### Work instructions
Exclude the pictures, then copy all remaining records exactly.

(Records from a data collection)
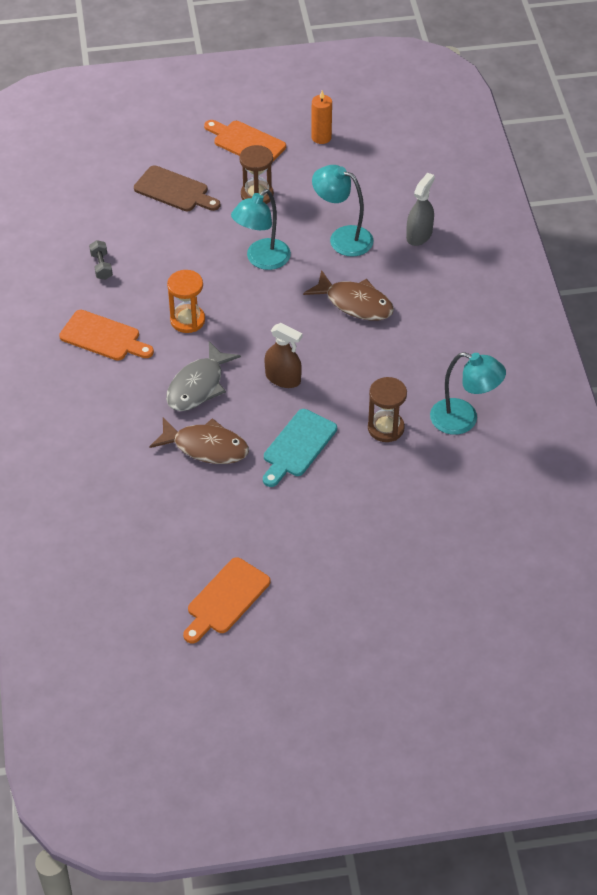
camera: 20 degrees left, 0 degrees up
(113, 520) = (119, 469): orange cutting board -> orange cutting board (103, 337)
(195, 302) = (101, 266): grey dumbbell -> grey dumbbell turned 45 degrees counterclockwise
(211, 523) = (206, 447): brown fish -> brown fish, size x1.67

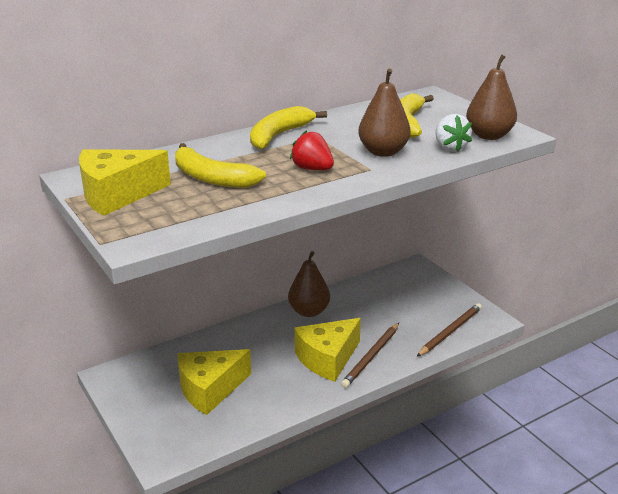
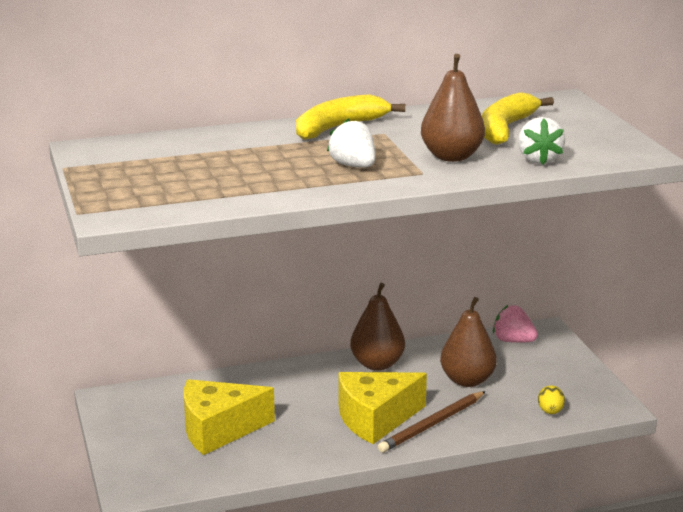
camera: 15 degrees right, 5 degrees down
(117, 195) = (119, 169): yellow cheese -> none
(211, 178) = (232, 164): yellow banana -> none
(312, 169) = (353, 166): red strawberry -> white strawberry
(398, 277) = (513, 341): none -> pink strawberry
(450, 331) = (550, 411): brown pencil -> yellow egg
(489, 136) = (600, 152): brown pear -> brown pear (467, 380)

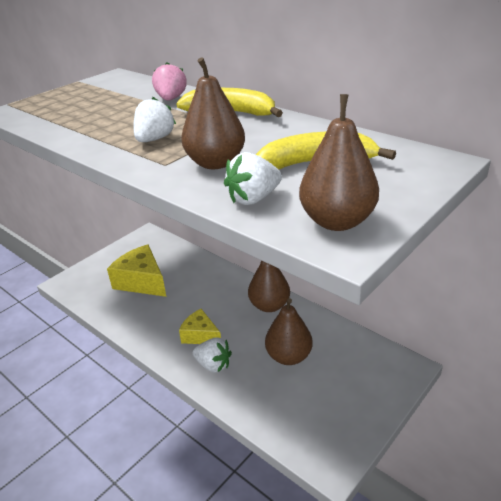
camera: 60 degrees right, 10 degrees up
(375, 419) = (200, 335): yellow cheese -> yellow cheese, size x0.61
(432, 425) = (213, 365): brown pencil -> white strawberry
(513, 341) = (371, 356): pink strawberry -> pink strawberry (171, 99)
(550, 411) = (285, 423): yellow egg -> none
(607, 147) = (337, 221): none -> brown pear

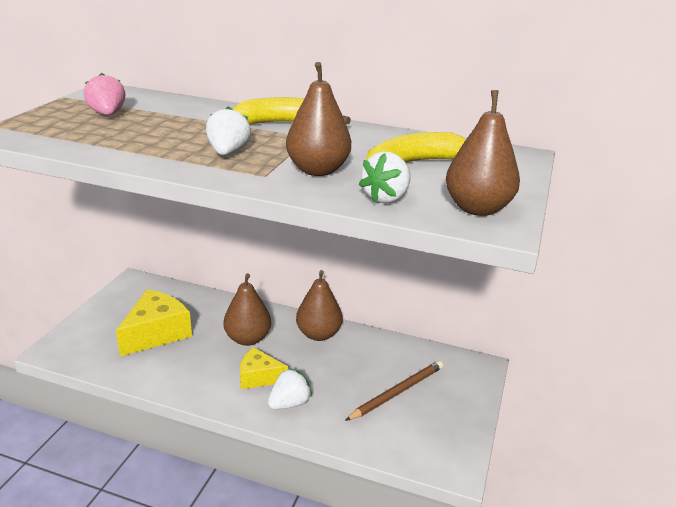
camera: 25 degrees left, 5 degrees down
(142, 281) = (156, 333): yellow cheese -> yellow cheese turned 105 degrees clockwise
(171, 99) = (204, 113): pink strawberry -> pink strawberry (108, 114)
(213, 365) = (289, 403): white strawberry -> white strawberry turned 45 degrees counterclockwise
(288, 356) = (364, 379): brown pear -> brown pear (248, 339)
(313, 375) = (397, 392): none -> brown pencil

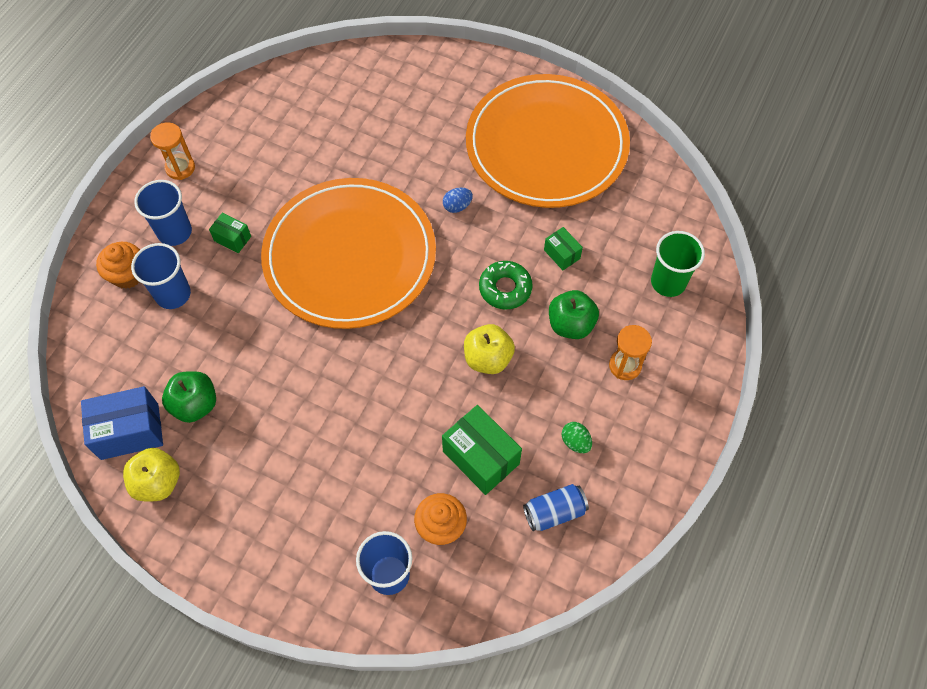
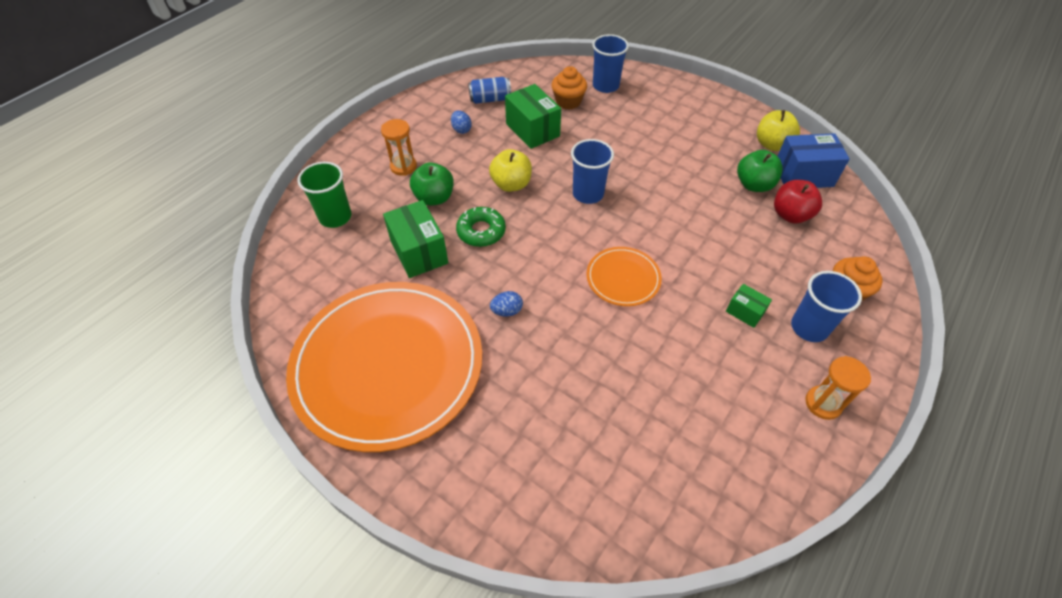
camera: 170 degrees left, 10 degrees down
(161, 364) = (790, 215): none -> red apple
(173, 294) = (794, 268): blue cup -> blue cup (588, 194)
(350, 256) = (623, 278): orange plate -> orange plate, size x0.43
(562, 254) = (419, 252): green box -> green box, size x1.88
(575, 442) = (461, 130): green egg -> blue egg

### Written answer
camera: 20 degrees left, 0 degrees up
(113, 520) = (119, 469): orange cutting board -> orange cutting board (103, 337)
(195, 302) = (101, 266): grey dumbbell -> grey dumbbell turned 45 degrees counterclockwise
(211, 523) = (206, 447): brown fish -> brown fish, size x1.67

camera: 15 degrees right, 5 degrees down
(117, 195) = (119, 169): yellow cheese -> none
(211, 178) = (232, 164): yellow banana -> none
(312, 169) = (353, 166): red strawberry -> white strawberry
(398, 277) = (513, 341): none -> pink strawberry
(450, 331) = (550, 411): brown pencil -> yellow egg
(489, 136) = (600, 152): brown pear -> brown pear (467, 380)

camera: 60 degrees right, 10 degrees up
(375, 419) = (200, 335): yellow cheese -> yellow cheese, size x0.61
(432, 425) = (213, 365): brown pencil -> white strawberry
(513, 341) = (371, 356): pink strawberry -> pink strawberry (171, 99)
(550, 411) = (285, 423): yellow egg -> none
(607, 147) = (337, 221): none -> brown pear

camera: 25 degrees left, 5 degrees down
(142, 281) = (156, 333): yellow cheese -> yellow cheese turned 105 degrees clockwise
(171, 99) = (204, 113): pink strawberry -> pink strawberry (108, 114)
(213, 365) = (289, 403): white strawberry -> white strawberry turned 45 degrees counterclockwise
(288, 356) = (364, 379): brown pear -> brown pear (248, 339)
(313, 375) = (397, 392): none -> brown pencil

camera: 170 degrees left, 10 degrees down
(161, 364) = (790, 215): none -> red apple
(173, 294) = (794, 268): blue cup -> blue cup (588, 194)
(350, 256) = (623, 278): orange plate -> orange plate, size x0.43
(562, 254) = (419, 252): green box -> green box, size x1.88
(575, 442) = (461, 130): green egg -> blue egg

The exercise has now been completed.